** DATA IN THIS EXERCISE follows **
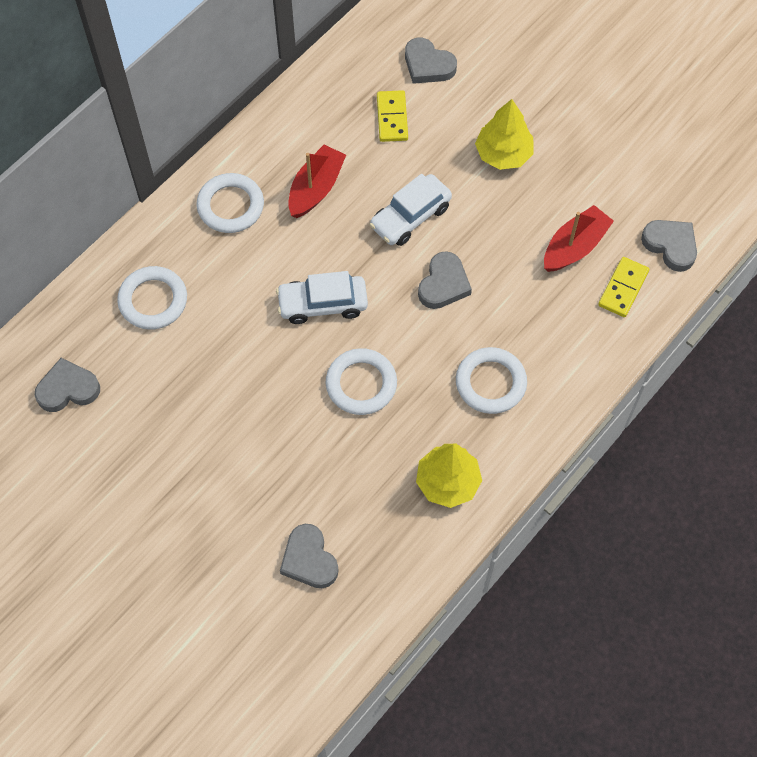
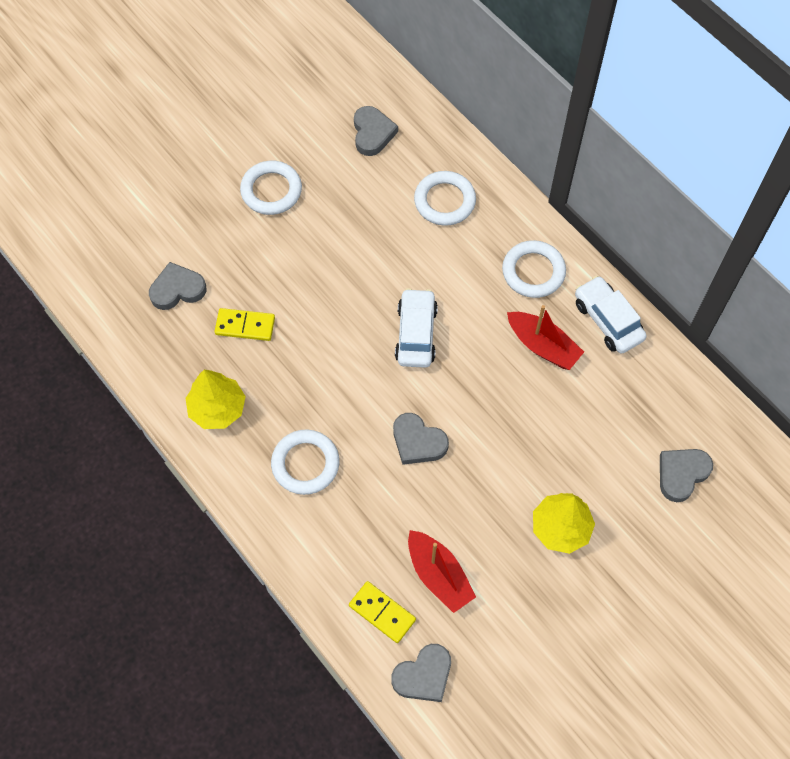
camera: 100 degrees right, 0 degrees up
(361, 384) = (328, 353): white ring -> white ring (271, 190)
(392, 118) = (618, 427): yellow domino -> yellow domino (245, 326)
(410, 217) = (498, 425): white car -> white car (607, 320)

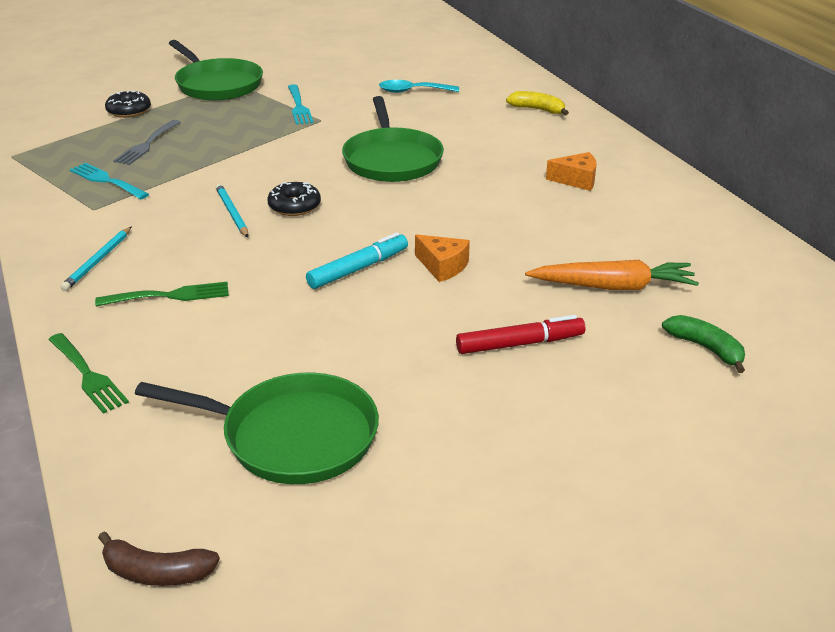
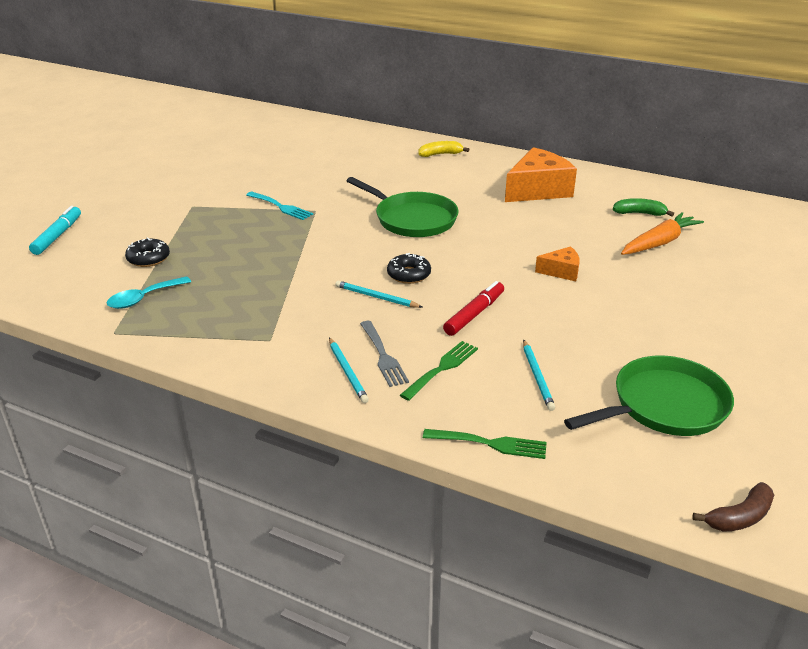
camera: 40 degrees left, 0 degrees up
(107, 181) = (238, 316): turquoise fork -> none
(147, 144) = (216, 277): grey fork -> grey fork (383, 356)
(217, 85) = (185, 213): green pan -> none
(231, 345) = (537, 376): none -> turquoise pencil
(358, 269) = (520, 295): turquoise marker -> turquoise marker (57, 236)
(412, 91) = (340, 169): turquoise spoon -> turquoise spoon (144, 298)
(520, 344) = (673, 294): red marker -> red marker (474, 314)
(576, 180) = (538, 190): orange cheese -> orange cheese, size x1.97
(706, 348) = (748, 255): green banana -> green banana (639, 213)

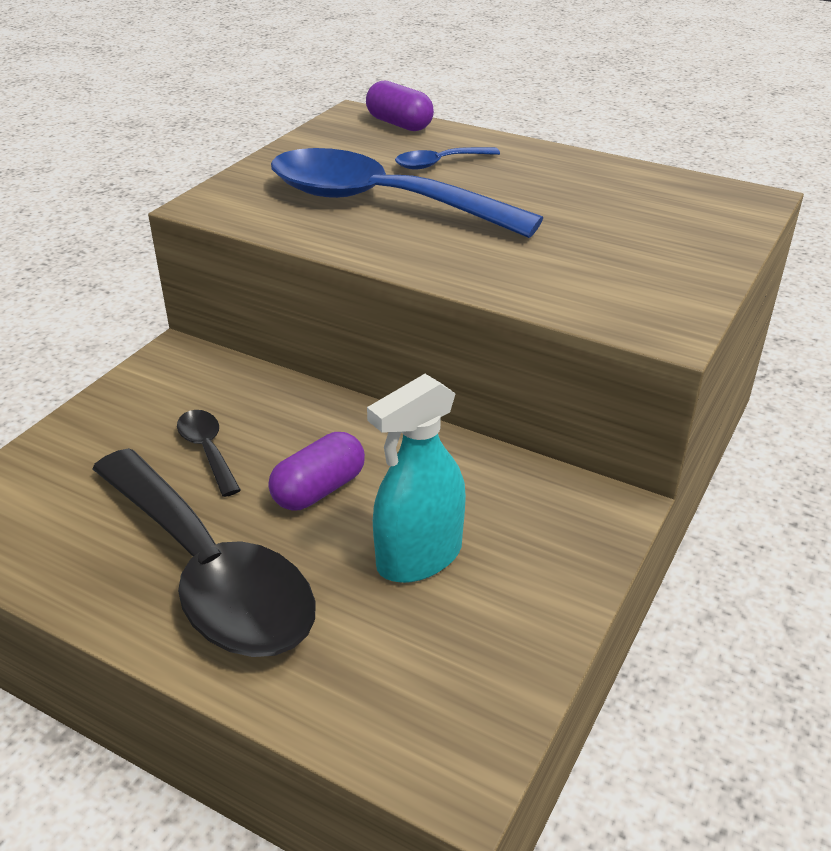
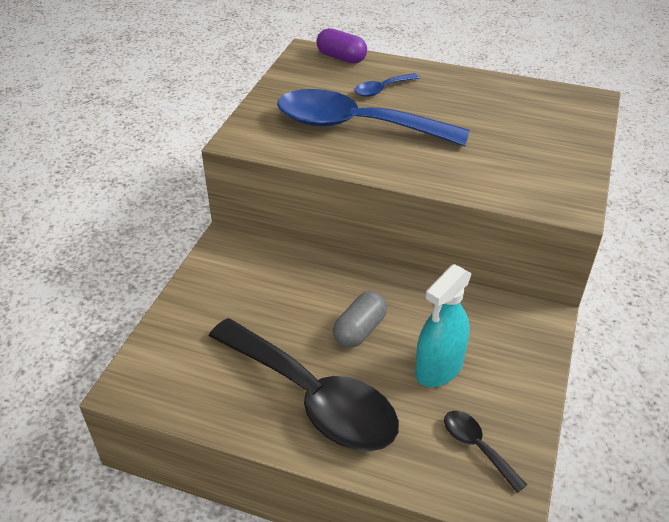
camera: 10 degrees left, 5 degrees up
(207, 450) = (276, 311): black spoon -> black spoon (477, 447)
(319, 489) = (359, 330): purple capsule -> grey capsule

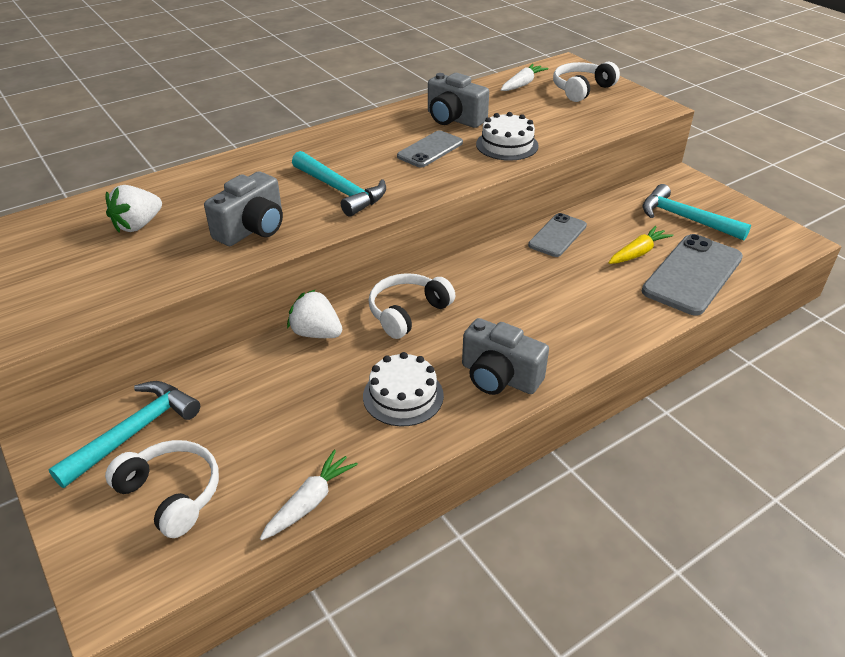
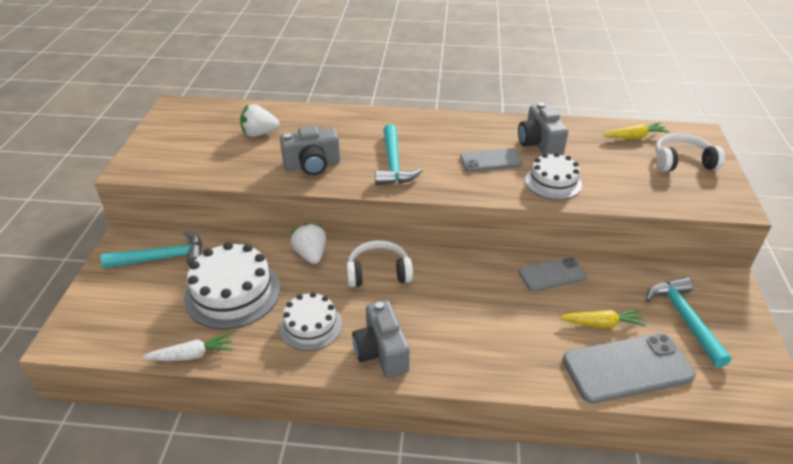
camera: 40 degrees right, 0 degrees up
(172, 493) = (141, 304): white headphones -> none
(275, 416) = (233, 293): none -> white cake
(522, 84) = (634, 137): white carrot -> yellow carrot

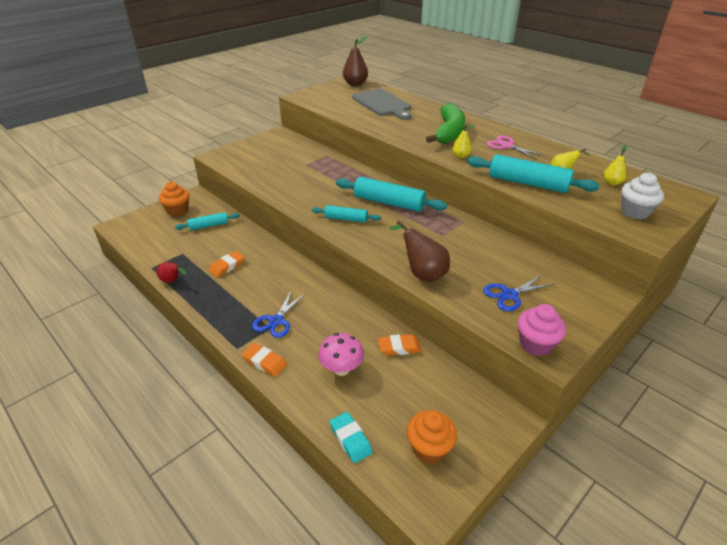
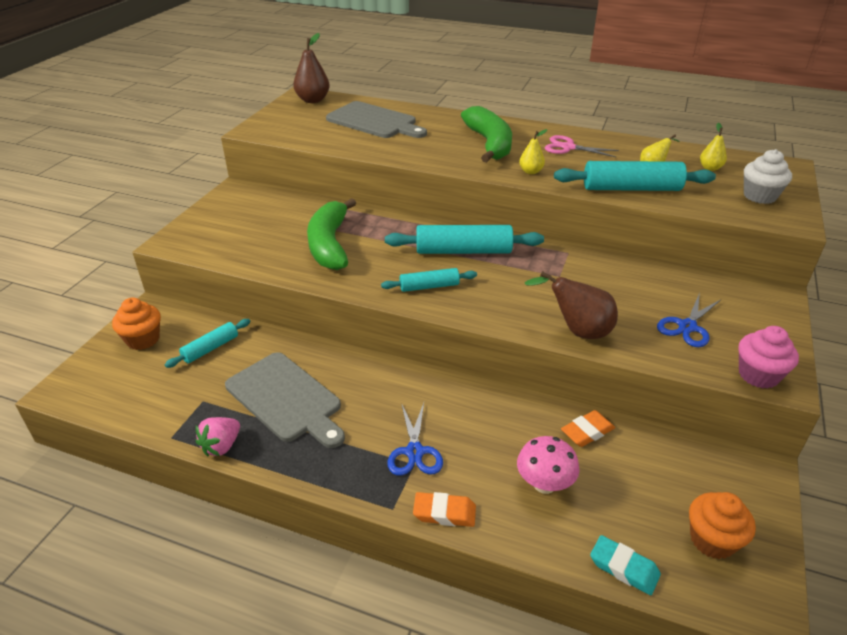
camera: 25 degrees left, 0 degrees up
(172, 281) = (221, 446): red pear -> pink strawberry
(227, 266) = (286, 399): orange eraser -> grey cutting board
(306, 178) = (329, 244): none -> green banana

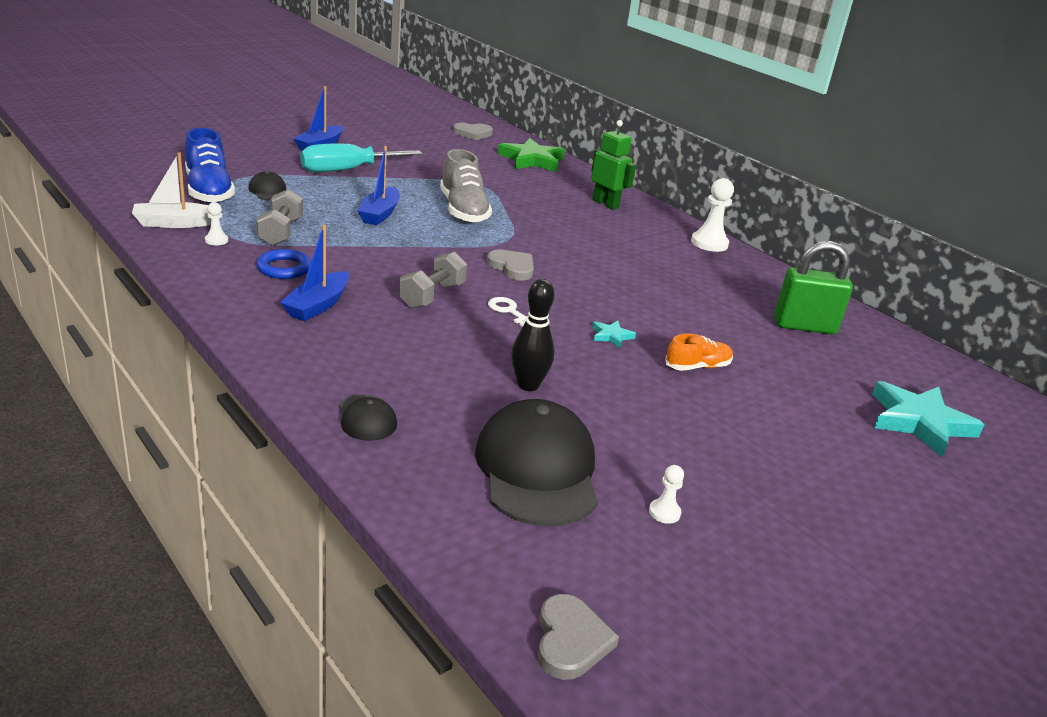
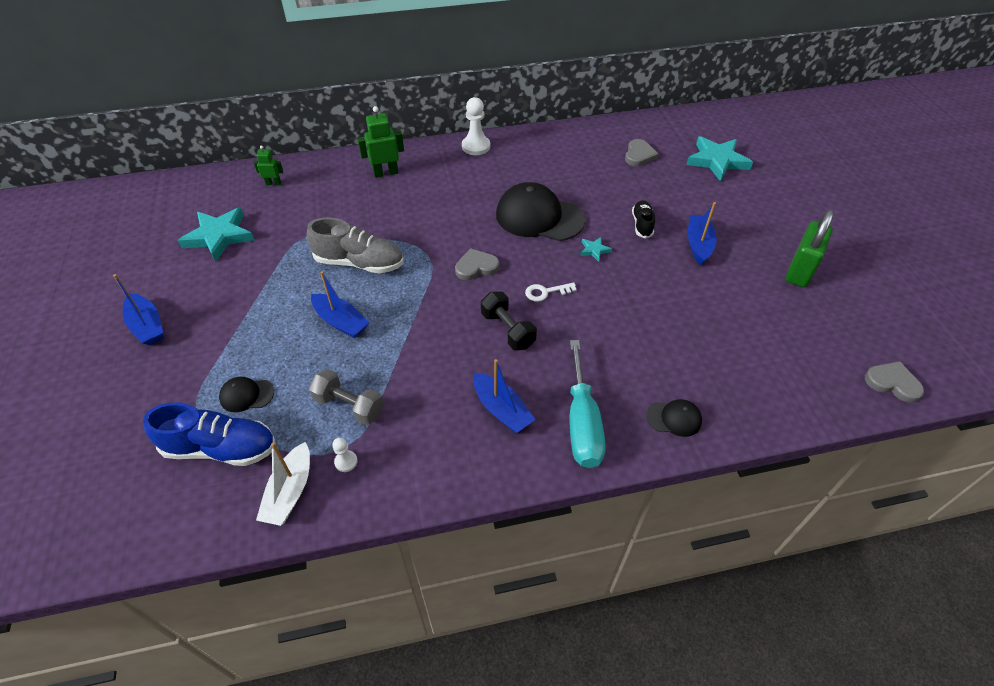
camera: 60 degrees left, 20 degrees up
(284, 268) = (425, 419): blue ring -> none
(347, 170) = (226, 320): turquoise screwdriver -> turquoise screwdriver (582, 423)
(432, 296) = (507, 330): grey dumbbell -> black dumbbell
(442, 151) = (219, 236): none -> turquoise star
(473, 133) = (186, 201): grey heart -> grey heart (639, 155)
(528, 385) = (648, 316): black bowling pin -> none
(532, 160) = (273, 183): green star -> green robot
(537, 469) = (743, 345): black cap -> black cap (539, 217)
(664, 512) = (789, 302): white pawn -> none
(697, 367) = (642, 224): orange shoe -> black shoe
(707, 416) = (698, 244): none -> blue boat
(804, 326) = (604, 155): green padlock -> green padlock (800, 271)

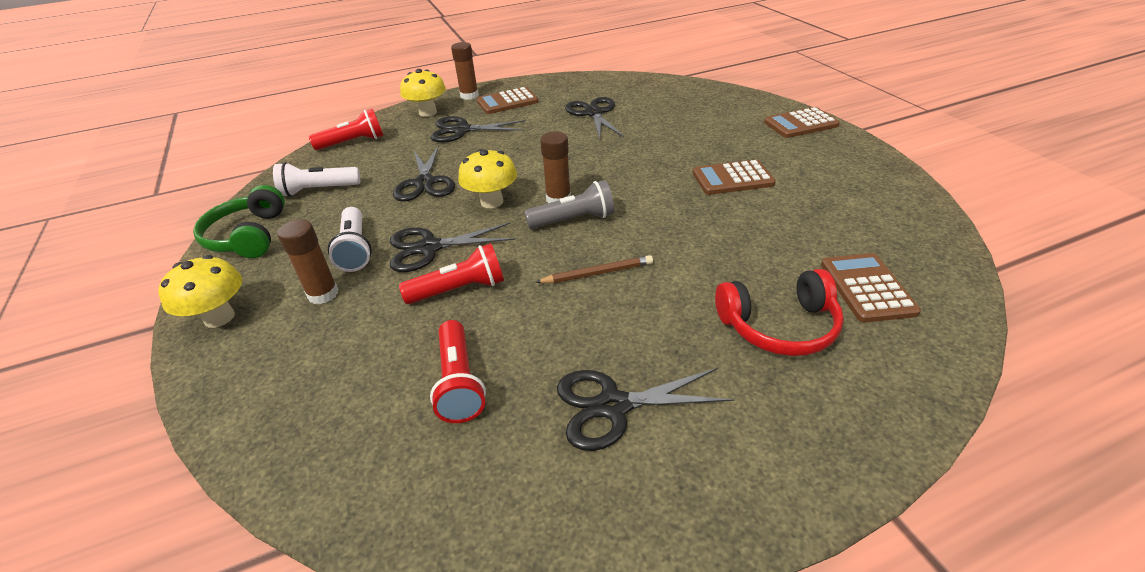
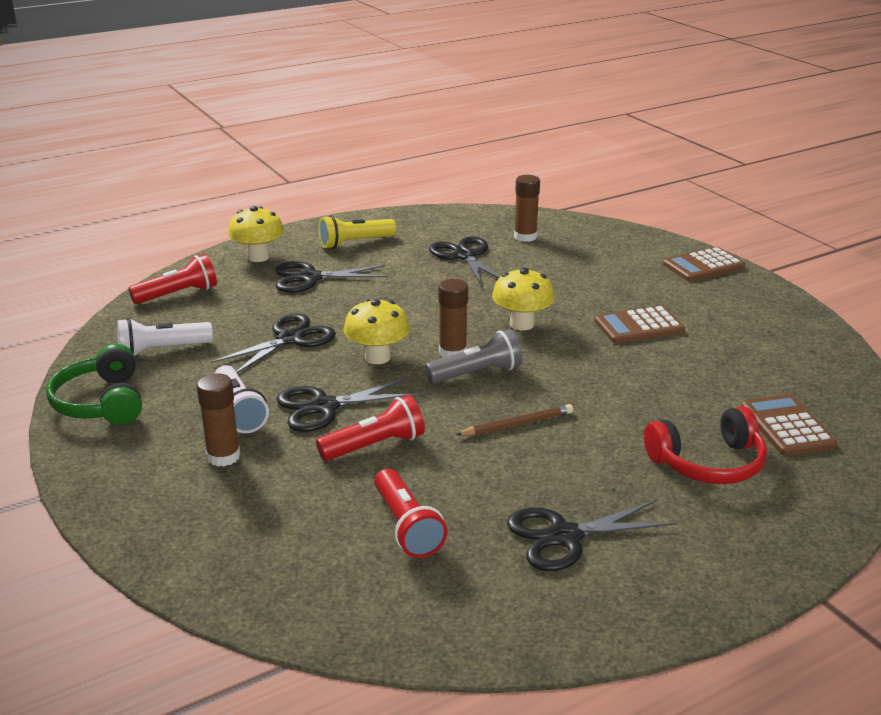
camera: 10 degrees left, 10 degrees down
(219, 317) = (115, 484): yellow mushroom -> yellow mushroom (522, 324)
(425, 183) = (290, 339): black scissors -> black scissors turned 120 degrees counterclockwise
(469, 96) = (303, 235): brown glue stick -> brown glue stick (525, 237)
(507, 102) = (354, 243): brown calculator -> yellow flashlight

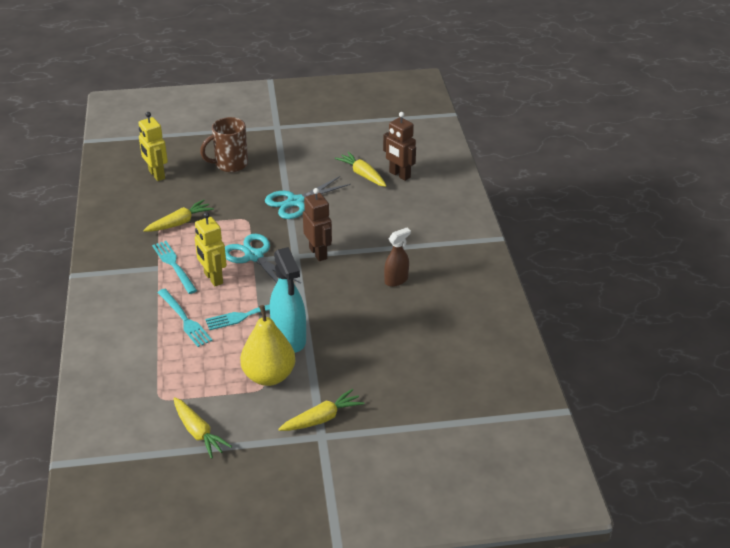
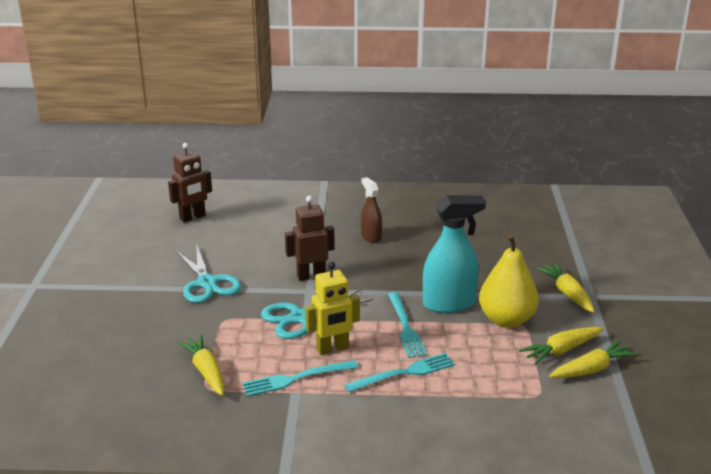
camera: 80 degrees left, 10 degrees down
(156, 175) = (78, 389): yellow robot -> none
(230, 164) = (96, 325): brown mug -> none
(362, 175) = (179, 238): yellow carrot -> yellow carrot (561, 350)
** End of DATA IN THIS EXERCISE **
→ WORK ITEM: Only the lines from the one with "(219, 317) = (115, 484): yellow" through the final line of the entries above should be transcribed, exactly and without pictures.

→ ANSWER TO THE EXERCISE:
(219, 317) = (115, 484): yellow mushroom -> yellow mushroom (522, 324)
(425, 183) = (290, 339): black scissors -> black scissors turned 120 degrees counterclockwise
(469, 96) = (303, 235): brown glue stick -> brown glue stick (525, 237)
(507, 102) = (354, 243): brown calculator -> yellow flashlight

camera: 80 degrees left, 10 degrees down
(156, 175) = (78, 389): yellow robot -> none
(230, 164) = (96, 325): brown mug -> none
(362, 175) = (179, 238): yellow carrot -> yellow carrot (561, 350)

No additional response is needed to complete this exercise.